*** Input for this task Section Begins ***
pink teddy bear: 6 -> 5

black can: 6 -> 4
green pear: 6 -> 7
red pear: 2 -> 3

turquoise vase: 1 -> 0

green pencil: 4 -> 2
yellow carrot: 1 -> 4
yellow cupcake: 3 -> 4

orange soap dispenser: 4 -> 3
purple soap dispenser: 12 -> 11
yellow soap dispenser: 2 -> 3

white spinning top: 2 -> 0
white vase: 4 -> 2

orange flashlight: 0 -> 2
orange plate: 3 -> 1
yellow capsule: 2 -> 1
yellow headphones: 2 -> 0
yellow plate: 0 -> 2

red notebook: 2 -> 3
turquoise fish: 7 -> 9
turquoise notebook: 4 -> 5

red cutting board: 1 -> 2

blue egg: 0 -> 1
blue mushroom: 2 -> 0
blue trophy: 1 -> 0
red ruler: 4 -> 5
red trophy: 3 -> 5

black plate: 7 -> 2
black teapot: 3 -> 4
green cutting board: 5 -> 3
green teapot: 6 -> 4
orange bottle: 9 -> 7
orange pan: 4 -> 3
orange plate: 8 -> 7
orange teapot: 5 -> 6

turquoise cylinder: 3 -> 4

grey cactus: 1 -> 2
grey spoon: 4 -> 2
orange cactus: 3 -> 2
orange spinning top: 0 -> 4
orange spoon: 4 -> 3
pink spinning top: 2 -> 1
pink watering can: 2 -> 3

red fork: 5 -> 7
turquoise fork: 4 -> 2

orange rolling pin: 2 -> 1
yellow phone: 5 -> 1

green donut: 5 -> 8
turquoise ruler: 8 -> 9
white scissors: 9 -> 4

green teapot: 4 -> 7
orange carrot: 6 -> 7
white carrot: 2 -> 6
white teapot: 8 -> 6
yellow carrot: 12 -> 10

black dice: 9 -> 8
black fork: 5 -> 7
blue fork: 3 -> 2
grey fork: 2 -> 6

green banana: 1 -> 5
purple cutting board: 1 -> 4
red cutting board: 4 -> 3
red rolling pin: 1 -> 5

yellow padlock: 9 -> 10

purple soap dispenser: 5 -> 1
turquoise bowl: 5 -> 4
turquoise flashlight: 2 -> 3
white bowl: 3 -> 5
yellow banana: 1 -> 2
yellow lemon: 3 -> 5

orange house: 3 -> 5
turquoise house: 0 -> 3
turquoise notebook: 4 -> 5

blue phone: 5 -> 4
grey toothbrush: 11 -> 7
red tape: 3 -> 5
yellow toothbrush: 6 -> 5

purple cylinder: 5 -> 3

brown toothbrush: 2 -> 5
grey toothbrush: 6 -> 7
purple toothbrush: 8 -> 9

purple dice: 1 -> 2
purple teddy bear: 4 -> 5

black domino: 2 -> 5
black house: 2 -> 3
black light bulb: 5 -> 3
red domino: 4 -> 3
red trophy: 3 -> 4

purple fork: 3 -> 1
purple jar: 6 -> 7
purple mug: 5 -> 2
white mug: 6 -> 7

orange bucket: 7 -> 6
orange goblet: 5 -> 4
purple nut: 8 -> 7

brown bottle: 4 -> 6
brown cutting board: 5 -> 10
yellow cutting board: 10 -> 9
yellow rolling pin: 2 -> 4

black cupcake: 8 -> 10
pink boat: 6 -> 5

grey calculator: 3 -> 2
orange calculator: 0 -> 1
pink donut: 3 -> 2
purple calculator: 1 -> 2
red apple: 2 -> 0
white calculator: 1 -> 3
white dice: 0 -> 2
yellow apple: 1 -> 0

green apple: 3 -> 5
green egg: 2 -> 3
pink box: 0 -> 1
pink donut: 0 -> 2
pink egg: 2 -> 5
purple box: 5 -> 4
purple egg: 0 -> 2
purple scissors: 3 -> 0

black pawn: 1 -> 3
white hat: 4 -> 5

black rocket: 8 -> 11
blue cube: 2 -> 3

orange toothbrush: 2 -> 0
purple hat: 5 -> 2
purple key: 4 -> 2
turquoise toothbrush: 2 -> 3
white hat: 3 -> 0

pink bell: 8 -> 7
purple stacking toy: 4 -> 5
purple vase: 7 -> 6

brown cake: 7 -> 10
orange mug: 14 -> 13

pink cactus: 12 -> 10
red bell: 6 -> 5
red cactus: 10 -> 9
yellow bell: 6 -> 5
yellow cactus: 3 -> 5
*** Input for this task Section Ends ***
» Exercise directions
Each line above from the one with "blue mushroom: 2 -> 0" up to and including the one with "grey calculator: 3 -> 2" must be set down exactly, and no line outside that span may appear.

» Response box
blue mushroom: 2 -> 0
blue trophy: 1 -> 0
red ruler: 4 -> 5
red trophy: 3 -> 5

black plate: 7 -> 2
black teapot: 3 -> 4
green cutting board: 5 -> 3
green teapot: 6 -> 4
orange bottle: 9 -> 7
orange pan: 4 -> 3
orange plate: 8 -> 7
orange teapot: 5 -> 6

turquoise cylinder: 3 -> 4

grey cactus: 1 -> 2
grey spoon: 4 -> 2
orange cactus: 3 -> 2
orange spinning top: 0 -> 4
orange spoon: 4 -> 3
pink spinning top: 2 -> 1
pink watering can: 2 -> 3

red fork: 5 -> 7
turquoise fork: 4 -> 2

orange rolling pin: 2 -> 1
yellow phone: 5 -> 1

green donut: 5 -> 8
turquoise ruler: 8 -> 9
white scissors: 9 -> 4

green teapot: 4 -> 7
orange carrot: 6 -> 7
white carrot: 2 -> 6
white teapot: 8 -> 6
yellow carrot: 12 -> 10

black dice: 9 -> 8
black fork: 5 -> 7
blue fork: 3 -> 2
grey fork: 2 -> 6

green banana: 1 -> 5
purple cutting board: 1 -> 4
red cutting board: 4 -> 3
red rolling pin: 1 -> 5

yellow padlock: 9 -> 10

purple soap dispenser: 5 -> 1
turquoise bowl: 5 -> 4
turquoise flashlight: 2 -> 3
white bowl: 3 -> 5
yellow banana: 1 -> 2
yellow lemon: 3 -> 5

orange house: 3 -> 5
turquoise house: 0 -> 3
turquoise notebook: 4 -> 5

blue phone: 5 -> 4
grey toothbrush: 11 -> 7
red tape: 3 -> 5
yellow toothbrush: 6 -> 5

purple cylinder: 5 -> 3

brown toothbrush: 2 -> 5
grey toothbrush: 6 -> 7
purple toothbrush: 8 -> 9

purple dice: 1 -> 2
purple teddy bear: 4 -> 5

black domino: 2 -> 5
black house: 2 -> 3
black light bulb: 5 -> 3
red domino: 4 -> 3
red trophy: 3 -> 4

purple fork: 3 -> 1
purple jar: 6 -> 7
purple mug: 5 -> 2
white mug: 6 -> 7

orange bucket: 7 -> 6
orange goblet: 5 -> 4
purple nut: 8 -> 7

brown bottle: 4 -> 6
brown cutting board: 5 -> 10
yellow cutting board: 10 -> 9
yellow rolling pin: 2 -> 4

black cupcake: 8 -> 10
pink boat: 6 -> 5

grey calculator: 3 -> 2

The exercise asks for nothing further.